[Object transformation records]
******

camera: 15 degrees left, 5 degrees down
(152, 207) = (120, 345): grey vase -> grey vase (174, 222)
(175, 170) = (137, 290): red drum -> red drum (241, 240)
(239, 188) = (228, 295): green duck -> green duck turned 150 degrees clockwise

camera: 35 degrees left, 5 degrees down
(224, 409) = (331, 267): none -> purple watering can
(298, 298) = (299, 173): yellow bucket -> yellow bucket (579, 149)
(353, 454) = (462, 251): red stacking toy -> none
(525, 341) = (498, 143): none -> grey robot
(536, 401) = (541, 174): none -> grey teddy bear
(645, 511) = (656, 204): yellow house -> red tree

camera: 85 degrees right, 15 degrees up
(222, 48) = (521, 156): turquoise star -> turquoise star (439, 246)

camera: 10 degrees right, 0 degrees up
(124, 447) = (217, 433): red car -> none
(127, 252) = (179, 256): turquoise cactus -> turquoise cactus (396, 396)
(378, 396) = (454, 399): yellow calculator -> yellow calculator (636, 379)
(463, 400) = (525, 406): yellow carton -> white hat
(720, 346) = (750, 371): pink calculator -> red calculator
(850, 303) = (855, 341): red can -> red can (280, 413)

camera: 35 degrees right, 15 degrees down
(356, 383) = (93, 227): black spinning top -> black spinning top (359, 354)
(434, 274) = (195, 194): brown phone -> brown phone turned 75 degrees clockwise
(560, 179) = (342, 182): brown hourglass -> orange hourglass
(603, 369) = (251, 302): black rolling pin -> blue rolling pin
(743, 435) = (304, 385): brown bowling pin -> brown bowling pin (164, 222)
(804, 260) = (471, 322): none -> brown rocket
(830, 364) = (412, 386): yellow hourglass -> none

******

What is needed: Using the data above, repeat exactly the lines that begin at the line with "camera: 35 degrees right, 15 degrees down" and end at the line with "(603, 369) = (251, 302): black", both ends included.

Reply:
camera: 35 degrees right, 15 degrees down
(356, 383) = (93, 227): black spinning top -> black spinning top (359, 354)
(434, 274) = (195, 194): brown phone -> brown phone turned 75 degrees clockwise
(560, 179) = (342, 182): brown hourglass -> orange hourglass
(603, 369) = (251, 302): black rolling pin -> blue rolling pin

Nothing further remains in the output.